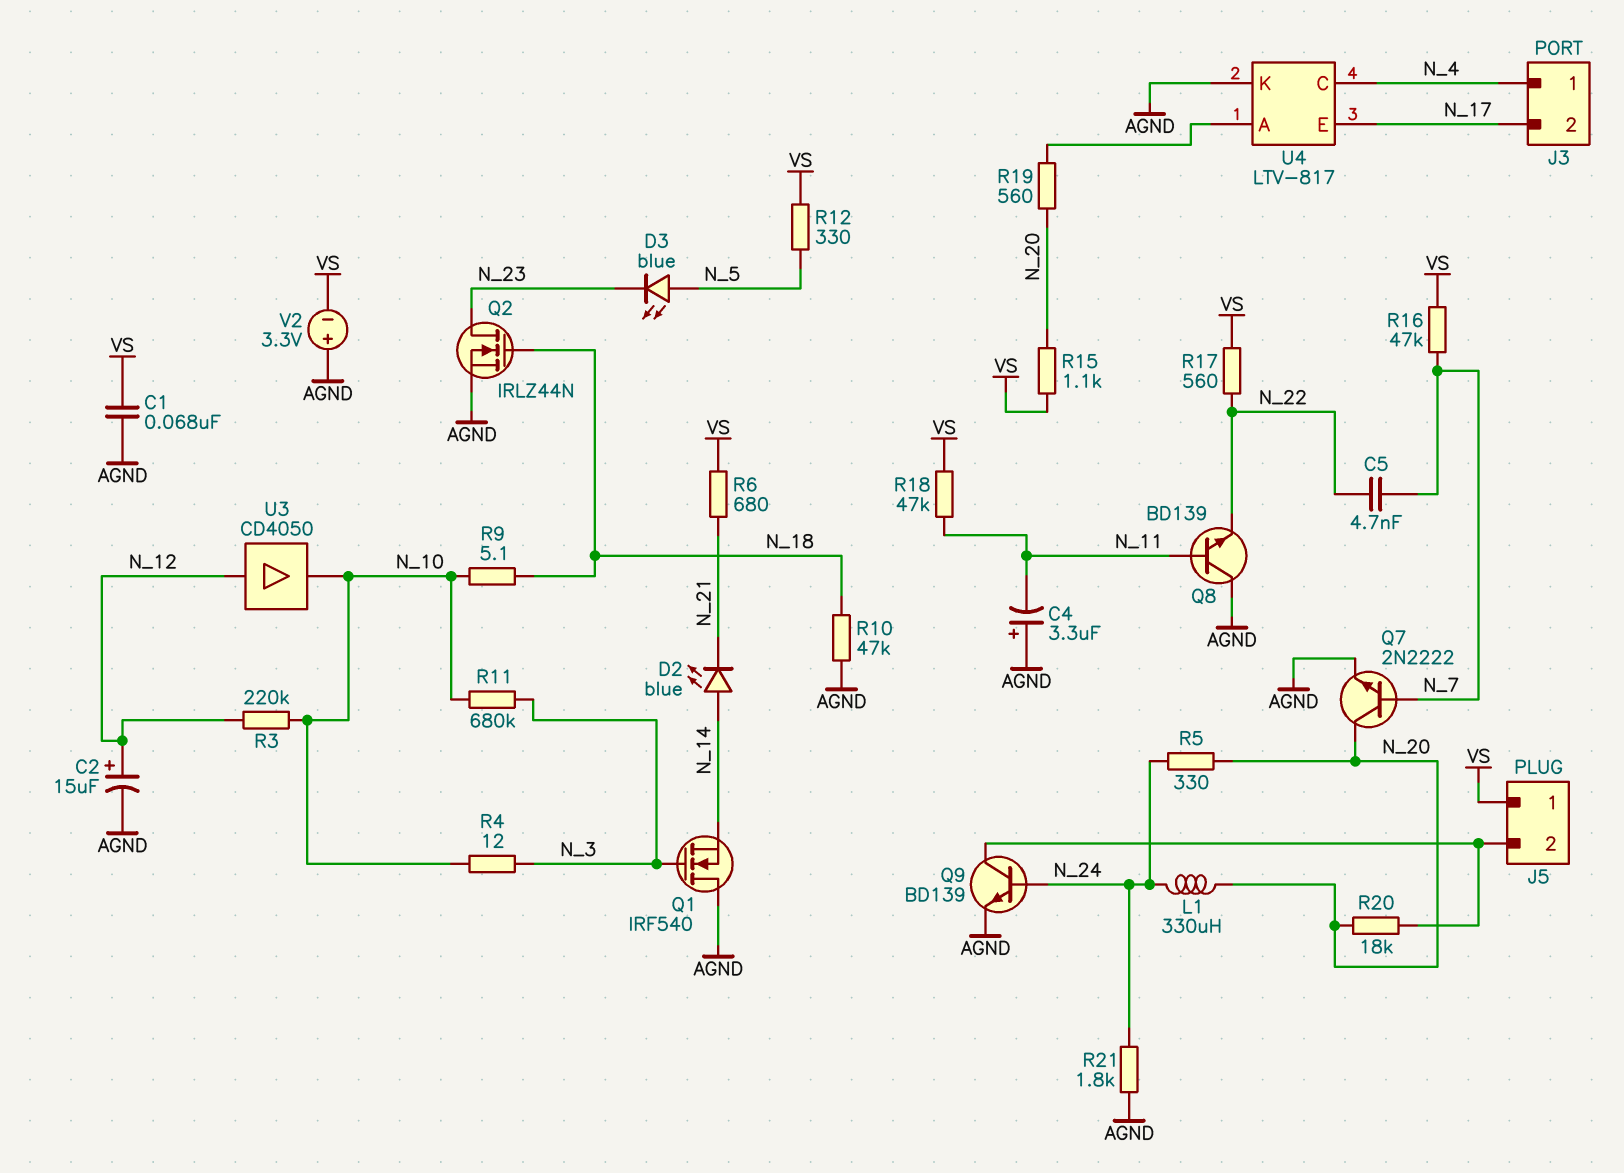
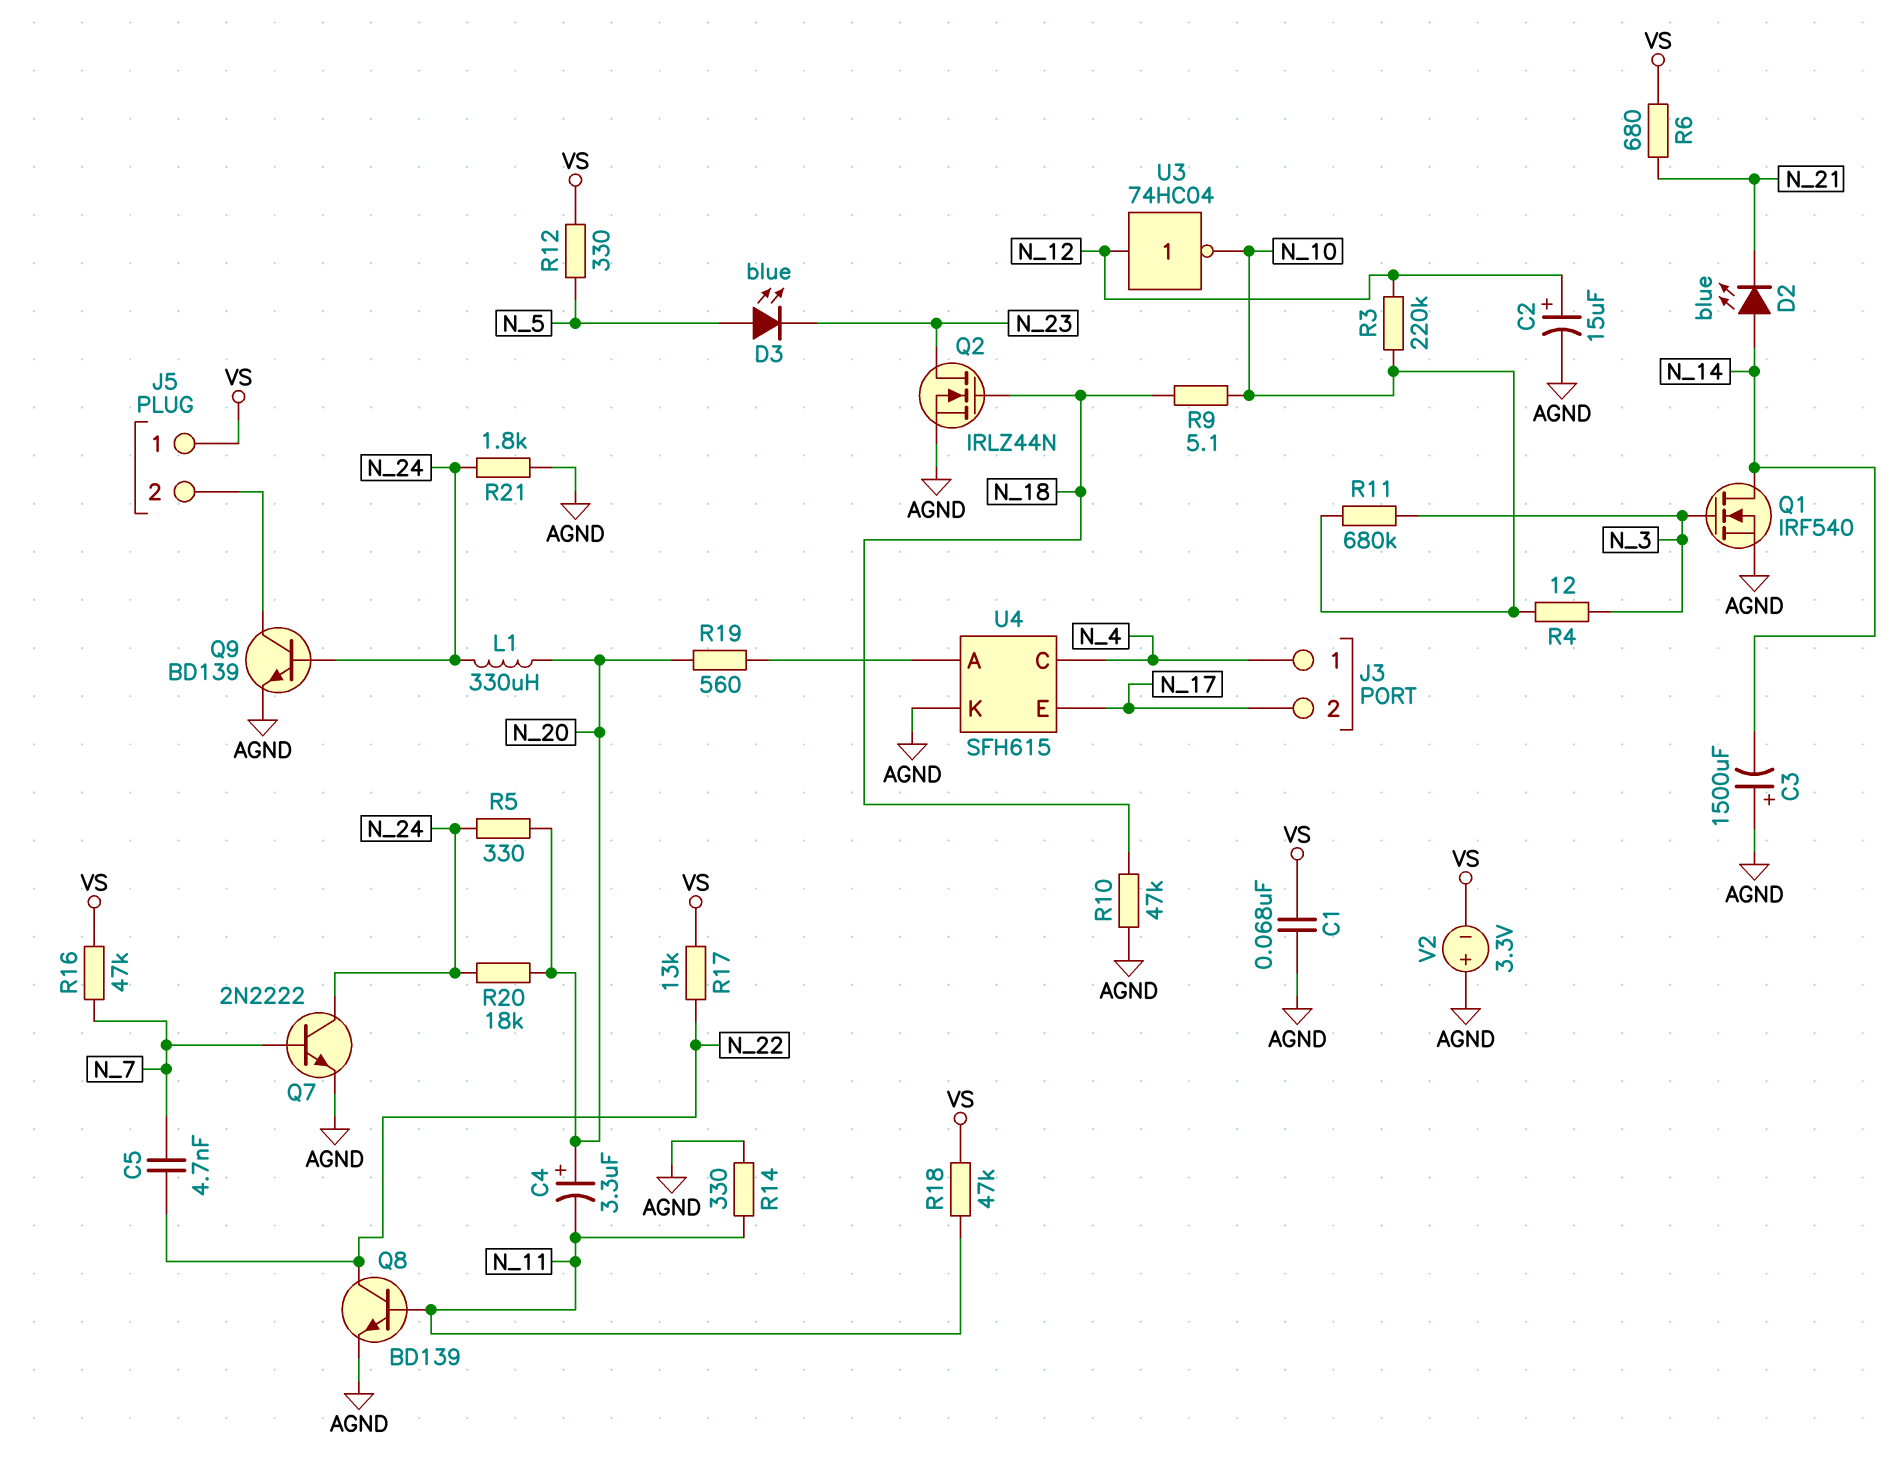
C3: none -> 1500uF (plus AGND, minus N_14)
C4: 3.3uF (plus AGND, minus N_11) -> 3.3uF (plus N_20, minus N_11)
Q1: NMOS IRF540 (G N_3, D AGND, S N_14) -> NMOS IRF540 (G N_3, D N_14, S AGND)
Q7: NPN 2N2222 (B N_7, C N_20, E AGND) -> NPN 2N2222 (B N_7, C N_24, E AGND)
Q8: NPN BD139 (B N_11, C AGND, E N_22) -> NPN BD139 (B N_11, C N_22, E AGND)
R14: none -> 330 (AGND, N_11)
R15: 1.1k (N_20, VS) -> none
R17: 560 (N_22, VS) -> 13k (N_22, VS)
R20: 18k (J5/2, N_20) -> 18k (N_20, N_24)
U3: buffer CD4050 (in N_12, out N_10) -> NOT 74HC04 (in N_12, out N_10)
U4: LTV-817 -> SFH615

= = = =

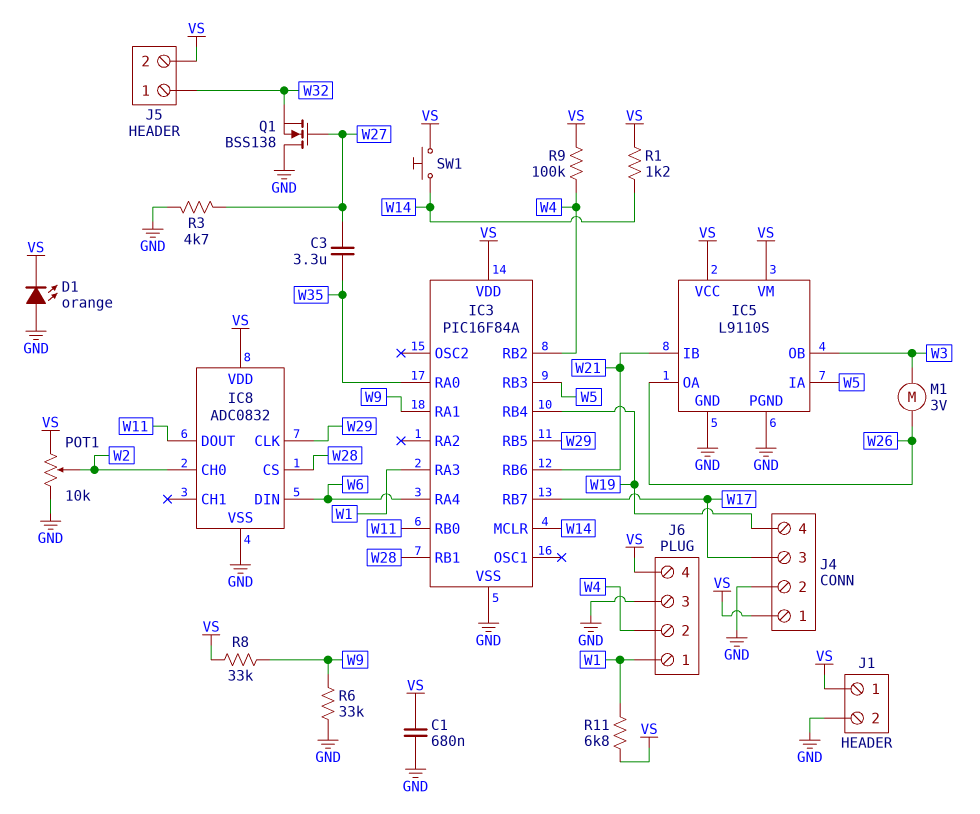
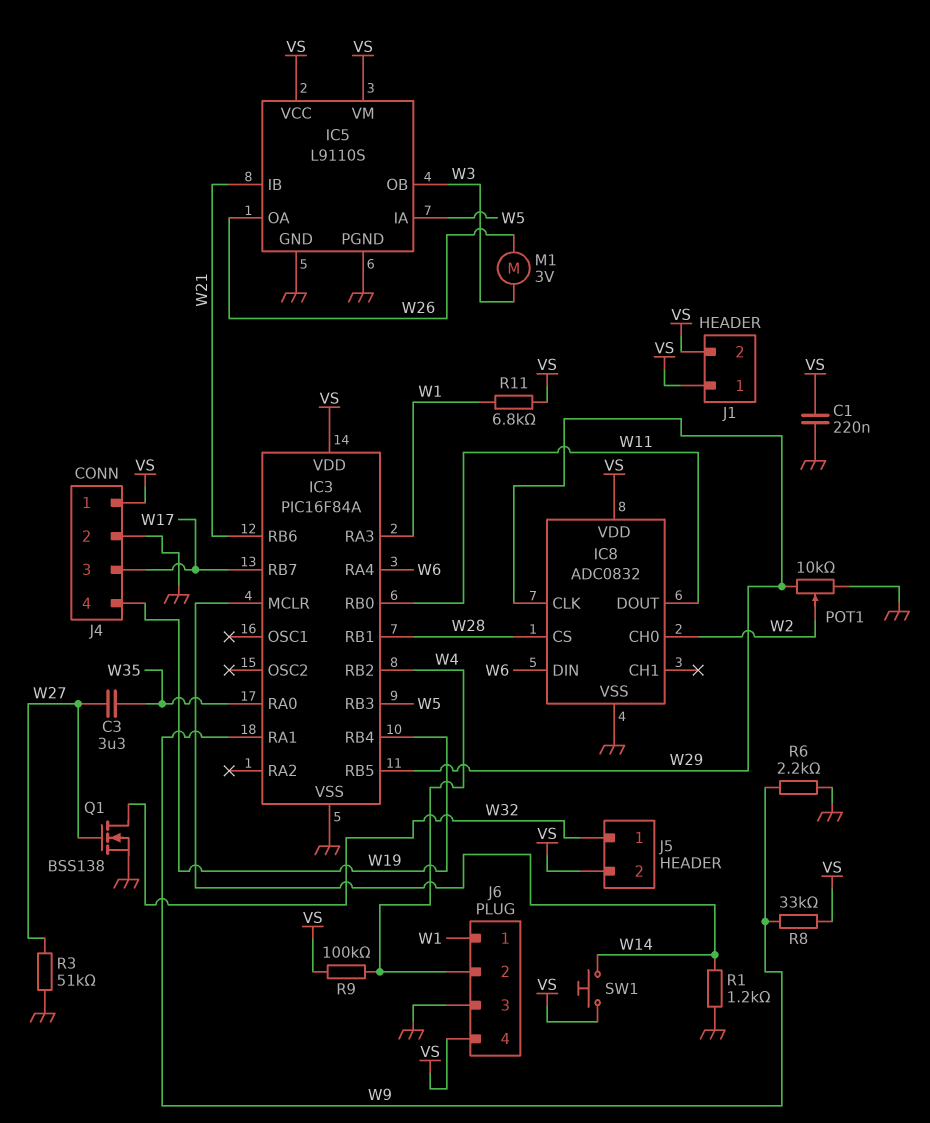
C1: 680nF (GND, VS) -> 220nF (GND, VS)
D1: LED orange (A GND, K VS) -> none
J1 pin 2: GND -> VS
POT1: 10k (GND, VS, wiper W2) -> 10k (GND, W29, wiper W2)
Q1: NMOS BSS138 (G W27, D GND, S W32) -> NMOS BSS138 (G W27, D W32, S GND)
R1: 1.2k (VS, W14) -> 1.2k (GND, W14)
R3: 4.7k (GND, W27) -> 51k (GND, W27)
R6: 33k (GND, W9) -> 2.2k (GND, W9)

= = = =

Task statement: Could you write out, exactly as they stand, only the lines above that begin at the line with "R14: none -> 330 (AGND, N_11)" and stop after the line with "U4: LTV-817 -> SFH615"?

Written response:
R14: none -> 330 (AGND, N_11)
R15: 1.1k (N_20, VS) -> none
R17: 560 (N_22, VS) -> 13k (N_22, VS)
R20: 18k (J5/2, N_20) -> 18k (N_20, N_24)
U3: buffer CD4050 (in N_12, out N_10) -> NOT 74HC04 (in N_12, out N_10)
U4: LTV-817 -> SFH615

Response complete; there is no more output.